▶ **Description of the task**
Rewrite the data below, swapping "Semifinal" for "Semi-final" wherever it occurs and keeping everything else as it is.

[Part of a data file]
==================================================

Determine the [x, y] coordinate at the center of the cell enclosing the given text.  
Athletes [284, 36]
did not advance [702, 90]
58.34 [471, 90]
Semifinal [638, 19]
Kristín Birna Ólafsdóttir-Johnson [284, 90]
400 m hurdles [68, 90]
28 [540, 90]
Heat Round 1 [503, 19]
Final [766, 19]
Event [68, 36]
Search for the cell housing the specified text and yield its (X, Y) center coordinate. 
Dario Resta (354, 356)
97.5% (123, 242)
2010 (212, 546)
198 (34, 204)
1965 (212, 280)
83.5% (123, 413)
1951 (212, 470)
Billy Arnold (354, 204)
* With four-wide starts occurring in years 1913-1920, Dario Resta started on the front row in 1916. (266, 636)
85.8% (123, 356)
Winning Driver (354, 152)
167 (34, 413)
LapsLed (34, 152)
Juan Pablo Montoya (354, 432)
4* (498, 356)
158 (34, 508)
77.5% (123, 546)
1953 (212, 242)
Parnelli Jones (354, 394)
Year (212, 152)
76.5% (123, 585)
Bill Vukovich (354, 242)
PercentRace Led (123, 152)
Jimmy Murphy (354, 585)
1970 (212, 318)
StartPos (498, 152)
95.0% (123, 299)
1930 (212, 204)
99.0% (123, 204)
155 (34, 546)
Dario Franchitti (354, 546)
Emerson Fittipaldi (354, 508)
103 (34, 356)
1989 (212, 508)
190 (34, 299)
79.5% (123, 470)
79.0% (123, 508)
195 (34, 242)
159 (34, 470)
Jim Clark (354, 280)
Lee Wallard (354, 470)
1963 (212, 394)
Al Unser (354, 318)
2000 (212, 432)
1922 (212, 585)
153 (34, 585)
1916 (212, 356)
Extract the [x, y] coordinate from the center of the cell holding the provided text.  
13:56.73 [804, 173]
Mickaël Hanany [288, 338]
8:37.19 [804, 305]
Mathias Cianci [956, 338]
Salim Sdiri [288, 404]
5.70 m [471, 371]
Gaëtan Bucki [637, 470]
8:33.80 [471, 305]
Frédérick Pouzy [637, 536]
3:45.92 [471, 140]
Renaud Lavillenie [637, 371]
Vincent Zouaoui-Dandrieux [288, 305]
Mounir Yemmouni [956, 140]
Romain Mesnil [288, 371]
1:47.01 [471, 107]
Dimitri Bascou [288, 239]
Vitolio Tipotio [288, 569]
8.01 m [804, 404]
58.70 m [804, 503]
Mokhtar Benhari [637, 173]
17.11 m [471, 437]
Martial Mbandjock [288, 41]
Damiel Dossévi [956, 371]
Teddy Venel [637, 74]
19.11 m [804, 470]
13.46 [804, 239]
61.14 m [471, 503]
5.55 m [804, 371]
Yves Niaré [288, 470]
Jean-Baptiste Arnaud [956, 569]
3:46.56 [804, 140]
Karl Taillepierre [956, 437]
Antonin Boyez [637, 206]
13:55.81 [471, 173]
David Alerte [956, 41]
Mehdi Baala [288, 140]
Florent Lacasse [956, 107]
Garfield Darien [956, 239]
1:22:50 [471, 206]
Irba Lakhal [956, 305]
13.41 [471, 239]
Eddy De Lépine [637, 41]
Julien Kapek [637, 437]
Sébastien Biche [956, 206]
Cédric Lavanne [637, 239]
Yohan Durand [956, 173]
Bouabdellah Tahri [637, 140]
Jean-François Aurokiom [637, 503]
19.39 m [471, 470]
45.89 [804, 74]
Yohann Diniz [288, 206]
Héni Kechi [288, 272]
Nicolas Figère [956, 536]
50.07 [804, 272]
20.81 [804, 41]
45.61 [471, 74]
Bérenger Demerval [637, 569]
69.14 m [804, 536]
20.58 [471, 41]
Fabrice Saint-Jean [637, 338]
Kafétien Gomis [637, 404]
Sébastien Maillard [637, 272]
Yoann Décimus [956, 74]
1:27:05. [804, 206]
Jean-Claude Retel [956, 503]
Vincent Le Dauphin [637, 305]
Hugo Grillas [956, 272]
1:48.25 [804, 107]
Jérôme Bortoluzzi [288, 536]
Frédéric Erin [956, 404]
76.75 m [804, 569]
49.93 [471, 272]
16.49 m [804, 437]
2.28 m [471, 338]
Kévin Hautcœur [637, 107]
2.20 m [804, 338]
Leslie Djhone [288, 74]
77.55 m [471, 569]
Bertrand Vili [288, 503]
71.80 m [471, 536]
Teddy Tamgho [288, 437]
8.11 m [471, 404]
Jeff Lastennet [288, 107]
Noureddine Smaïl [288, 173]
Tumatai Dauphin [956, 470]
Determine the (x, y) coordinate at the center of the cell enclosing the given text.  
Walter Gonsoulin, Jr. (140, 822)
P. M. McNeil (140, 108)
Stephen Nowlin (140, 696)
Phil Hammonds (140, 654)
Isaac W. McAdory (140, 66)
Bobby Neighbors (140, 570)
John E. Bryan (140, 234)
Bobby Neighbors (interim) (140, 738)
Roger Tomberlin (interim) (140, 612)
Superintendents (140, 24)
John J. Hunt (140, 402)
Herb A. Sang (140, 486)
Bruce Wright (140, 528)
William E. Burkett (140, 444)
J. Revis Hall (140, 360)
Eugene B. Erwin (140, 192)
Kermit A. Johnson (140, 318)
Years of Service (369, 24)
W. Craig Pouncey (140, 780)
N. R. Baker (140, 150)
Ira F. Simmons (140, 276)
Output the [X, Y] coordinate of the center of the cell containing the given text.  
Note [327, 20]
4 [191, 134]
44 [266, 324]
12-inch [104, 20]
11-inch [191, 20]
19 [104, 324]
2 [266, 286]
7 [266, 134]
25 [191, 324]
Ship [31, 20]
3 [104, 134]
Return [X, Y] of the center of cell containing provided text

==================================================

▶ **Result**
Determine the [x, y] coordinate at the center of the cell enclosing the given text.  
Athletes [284, 36]
did not advance [702, 90]
58.34 [471, 90]
Semi-final [638, 19]
Kristín Birna Ólafsdóttir-Johnson [284, 90]
400 m hurdles [68, 90]
28 [540, 90]
Heat Round 1 [503, 19]
Final [766, 19]
Event [68, 36]
Search for the cell housing the specified text and yield its (X, Y) center coordinate. 
Dario Resta (354, 356)
97.5% (123, 242)
2010 (212, 546)
198 (34, 204)
1965 (212, 280)
83.5% (123, 413)
1951 (212, 470)
Billy Arnold (354, 204)
* With four-wide starts occurring in years 1913-1920, Dario Resta started on the front row in 1916. (266, 636)
85.8% (123, 356)
Winning Driver (354, 152)
167 (34, 413)
LapsLed (34, 152)
Juan Pablo Montoya (354, 432)
4* (498, 356)
158 (34, 508)
77.5% (123, 546)
1953 (212, 242)
Parnelli Jones (354, 394)
Year (212, 152)
76.5% (123, 585)
Bill Vukovich (354, 242)
PercentRace Led (123, 152)
Jimmy Murphy (354, 585)
1970 (212, 318)
StartPos (498, 152)
95.0% (123, 299)
1930 (212, 204)
99.0% (123, 204)
155 (34, 546)
Dario Franchitti (354, 546)
Emerson Fittipaldi (354, 508)
103 (34, 356)
1989 (212, 508)
190 (34, 299)
79.5% (123, 470)
79.0% (123, 508)
195 (34, 242)
159 (34, 470)
Jim Clark (354, 280)
Lee Wallard (354, 470)
1963 (212, 394)
Al Unser (354, 318)
2000 (212, 432)
1922 (212, 585)
153 (34, 585)
1916 (212, 356)
Extract the [x, y] coordinate from the center of the cell holding the provided text.  
13:56.73 [804, 173]
Mickaël Hanany [288, 338]
8:37.19 [804, 305]
Mathias Cianci [956, 338]
Salim Sdiri [288, 404]
5.70 m [471, 371]
Gaëtan Bucki [637, 470]
8:33.80 [471, 305]
Frédérick Pouzy [637, 536]
3:45.92 [471, 140]
Renaud Lavillenie [637, 371]
Vincent Zouaoui-Dandrieux [288, 305]
Mounir Yemmouni [956, 140]
Romain Mesnil [288, 371]
1:47.01 [471, 107]
Dimitri Bascou [288, 239]
Vitolio Tipotio [288, 569]
8.01 m [804, 404]
58.70 m [804, 503]
Mokhtar Benhari [637, 173]
17.11 m [471, 437]
Martial Mbandjock [288, 41]
Damiel Dossévi [956, 371]
Teddy Venel [637, 74]
19.11 m [804, 470]
13.46 [804, 239]
61.14 m [471, 503]
5.55 m [804, 371]
Yves Niaré [288, 470]
Jean-Baptiste Arnaud [956, 569]
3:46.56 [804, 140]
Karl Taillepierre [956, 437]
Antonin Boyez [637, 206]
13:55.81 [471, 173]
David Alerte [956, 41]
Mehdi Baala [288, 140]
Florent Lacasse [956, 107]
Garfield Darien [956, 239]
1:22:50 [471, 206]
Irba Lakhal [956, 305]
13.41 [471, 239]
Eddy De Lépine [637, 41]
Julien Kapek [637, 437]
Sébastien Biche [956, 206]
Cédric Lavanne [637, 239]
Yohan Durand [956, 173]
Bouabdellah Tahri [637, 140]
Jean-François Aurokiom [637, 503]
19.39 m [471, 470]
45.89 [804, 74]
Yohann Diniz [288, 206]
Héni Kechi [288, 272]
Nicolas Figère [956, 536]
50.07 [804, 272]
20.81 [804, 41]
45.61 [471, 74]
Bérenger Demerval [637, 569]
69.14 m [804, 536]
20.58 [471, 41]
Fabrice Saint-Jean [637, 338]
Kafétien Gomis [637, 404]
Sébastien Maillard [637, 272]
Yoann Décimus [956, 74]
1:27:05. [804, 206]
Jean-Claude Retel [956, 503]
Vincent Le Dauphin [637, 305]
Hugo Grillas [956, 272]
1:48.25 [804, 107]
Jérôme Bortoluzzi [288, 536]
Frédéric Erin [956, 404]
76.75 m [804, 569]
49.93 [471, 272]
16.49 m [804, 437]
2.28 m [471, 338]
Kévin Hautcœur [637, 107]
2.20 m [804, 338]
Leslie Djhone [288, 74]
77.55 m [471, 569]
Bertrand Vili [288, 503]
71.80 m [471, 536]
Teddy Tamgho [288, 437]
8.11 m [471, 404]
Jeff Lastennet [288, 107]
Noureddine Smaïl [288, 173]
Tumatai Dauphin [956, 470]
Determine the (x, y) coordinate at the center of the cell enclosing the given text.  
Walter Gonsoulin, Jr. (140, 822)
P. M. McNeil (140, 108)
Stephen Nowlin (140, 696)
Phil Hammonds (140, 654)
Isaac W. McAdory (140, 66)
Bobby Neighbors (140, 570)
John E. Bryan (140, 234)
Bobby Neighbors (interim) (140, 738)
Roger Tomberlin (interim) (140, 612)
Superintendents (140, 24)
John J. Hunt (140, 402)
Herb A. Sang (140, 486)
Bruce Wright (140, 528)
William E. Burkett (140, 444)
J. Revis Hall (140, 360)
Eugene B. Erwin (140, 192)
Kermit A. Johnson (140, 318)
Years of Service (369, 24)
W. Craig Pouncey (140, 780)
N. R. Baker (140, 150)
Ira F. Simmons (140, 276)
Output the [X, Y] coordinate of the center of the cell containing the given text.  
Note [327, 20]
4 [191, 134]
44 [266, 324]
12-inch [104, 20]
11-inch [191, 20]
19 [104, 324]
2 [266, 286]
7 [266, 134]
25 [191, 324]
Ship [31, 20]
3 [104, 134]
Return [X, Y] of the center of cell containing provided text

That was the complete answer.